(Problem details) From the data below, return each line in which the string "VBAT" is found.

(Records for this exercise)
= = = = =

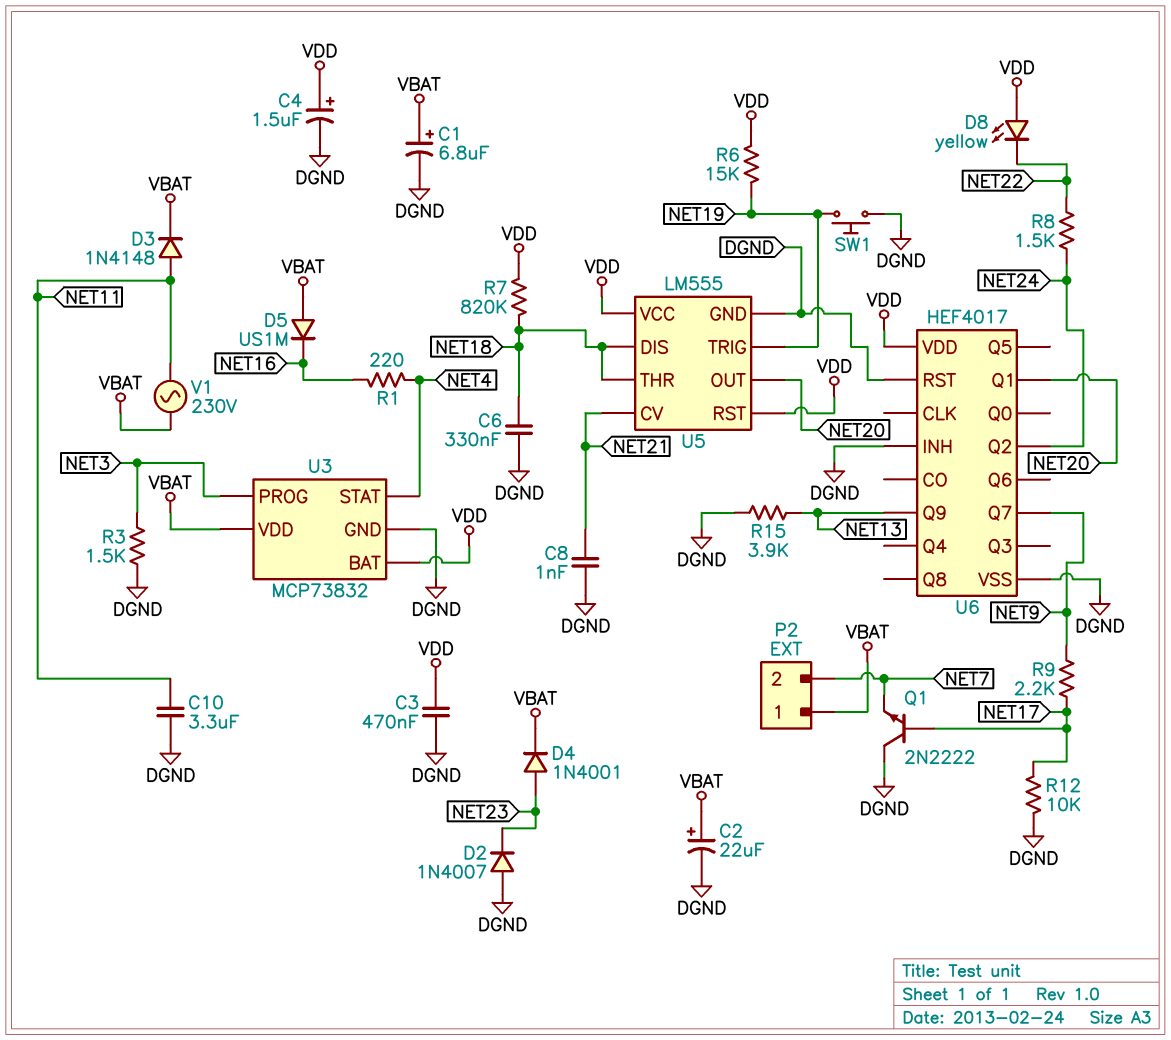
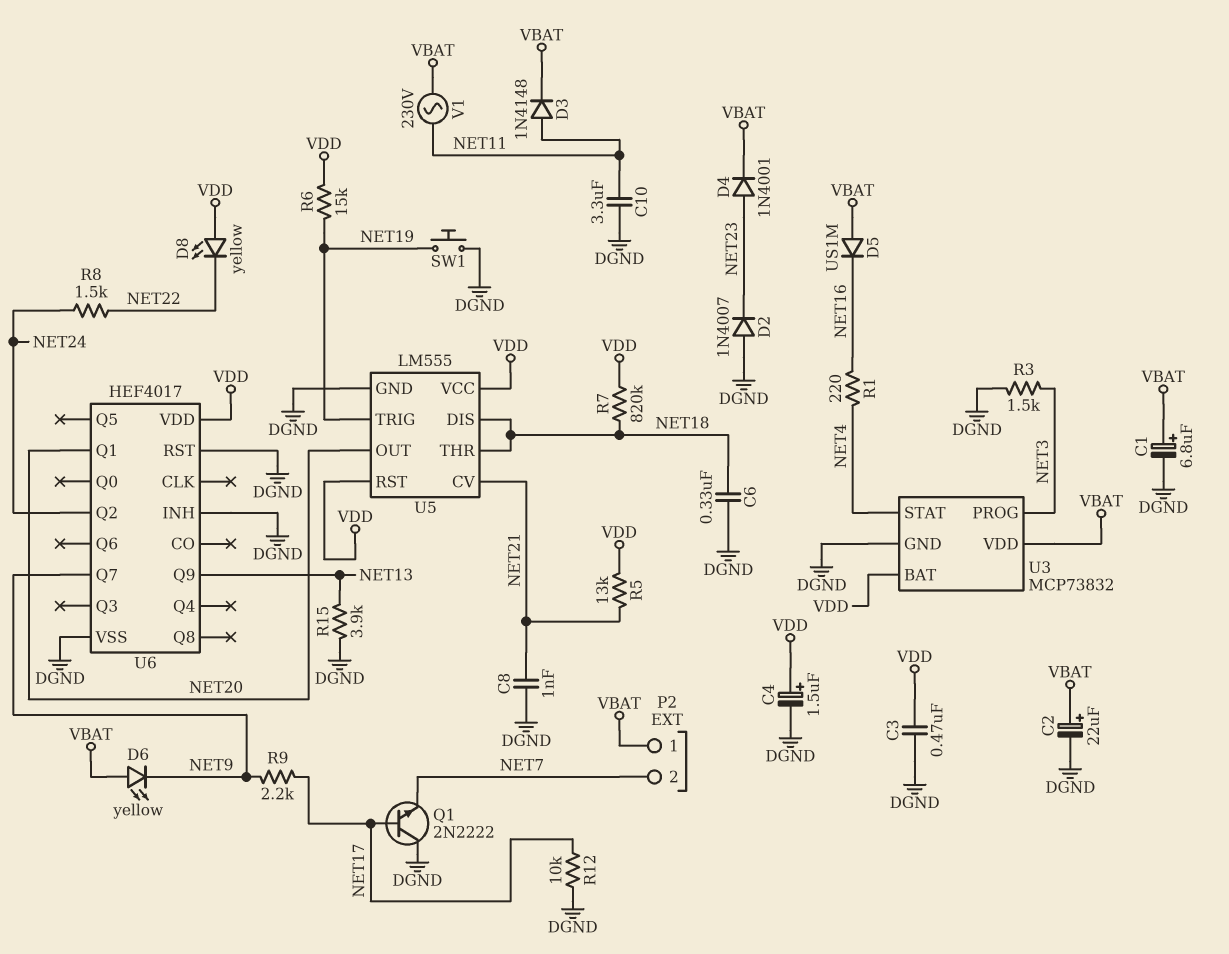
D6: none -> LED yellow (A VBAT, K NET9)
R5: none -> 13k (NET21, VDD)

= = = = =

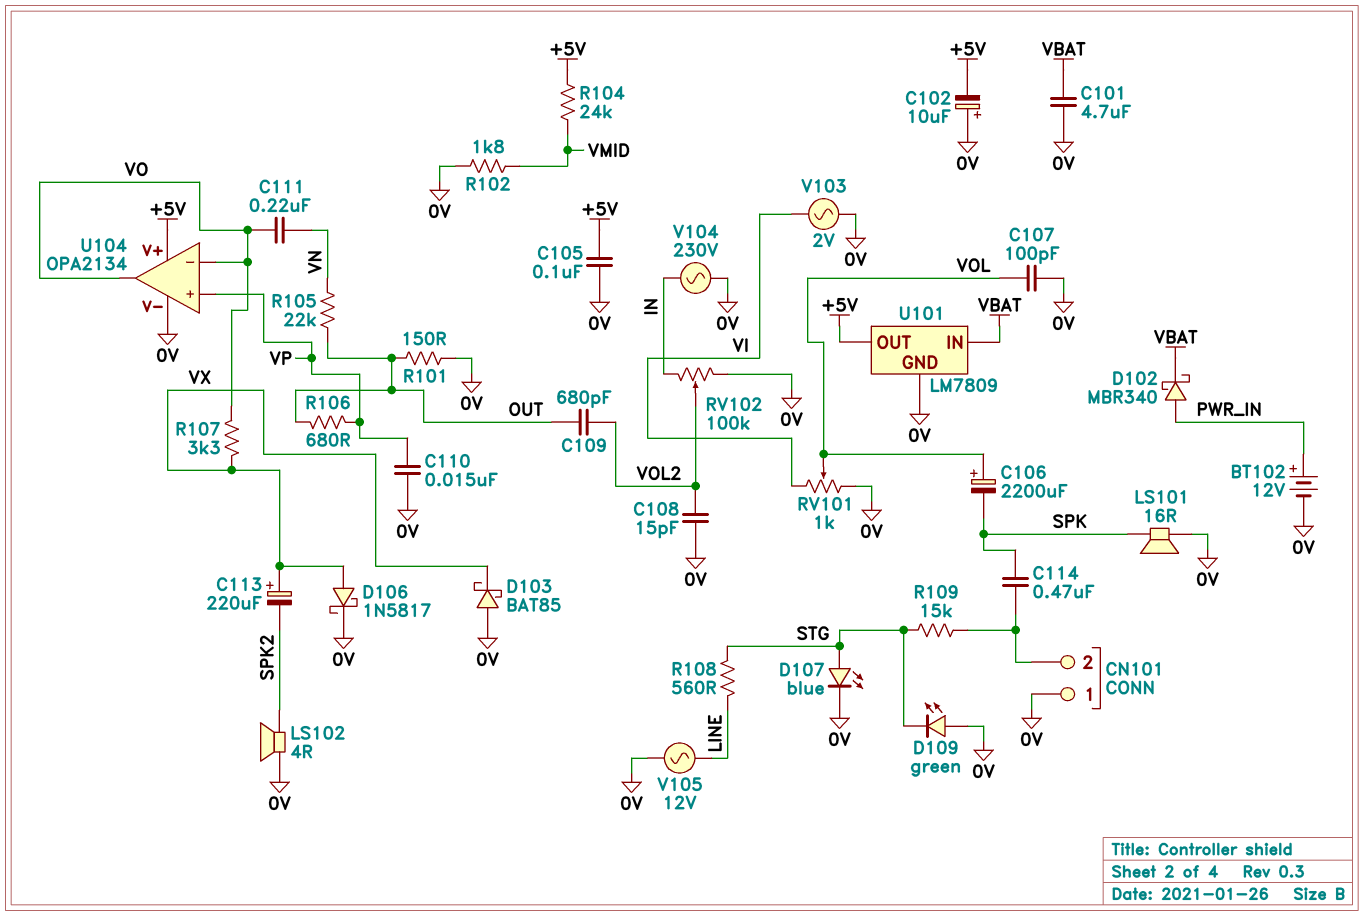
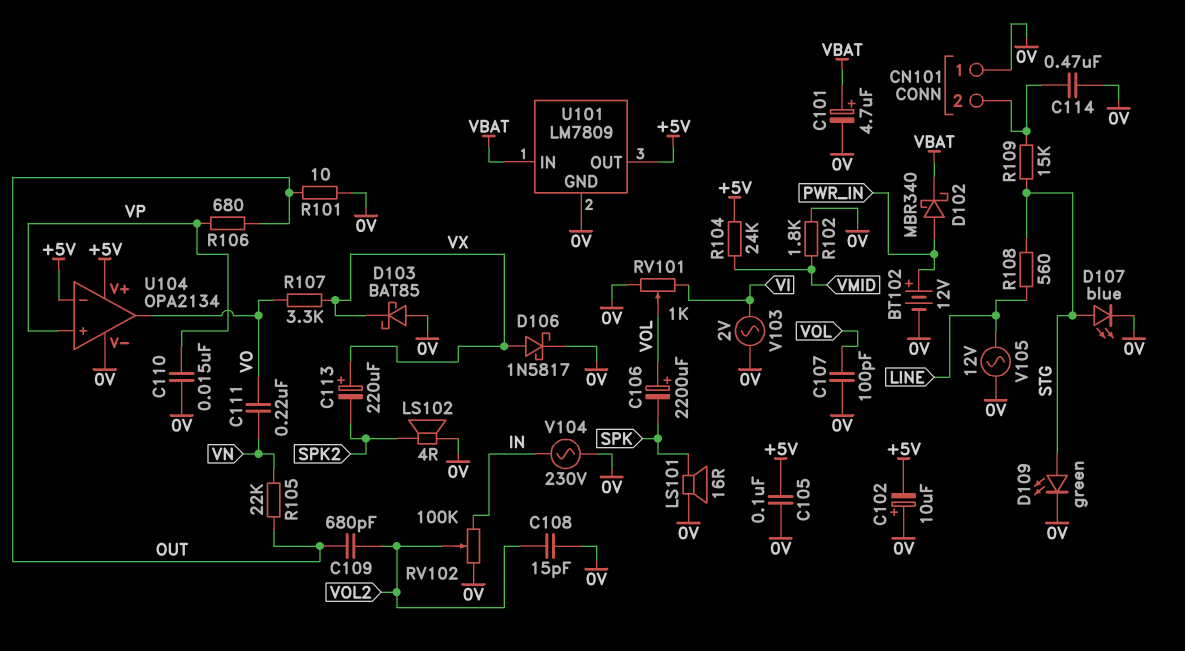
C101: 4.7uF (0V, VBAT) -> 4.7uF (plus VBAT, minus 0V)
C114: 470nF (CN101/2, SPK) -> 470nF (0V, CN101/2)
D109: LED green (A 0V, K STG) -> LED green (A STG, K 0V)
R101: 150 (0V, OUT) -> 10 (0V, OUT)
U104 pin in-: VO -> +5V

= = = = =

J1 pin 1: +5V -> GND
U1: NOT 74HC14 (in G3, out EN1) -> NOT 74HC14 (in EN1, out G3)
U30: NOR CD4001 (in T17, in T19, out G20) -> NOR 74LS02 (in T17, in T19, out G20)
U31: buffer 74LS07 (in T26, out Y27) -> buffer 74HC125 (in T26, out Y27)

= = = = =

(Response box)
D6: none -> LED yellow (A VBAT, K NET9)
C101: 4.7uF (0V, VBAT) -> 4.7uF (plus VBAT, minus 0V)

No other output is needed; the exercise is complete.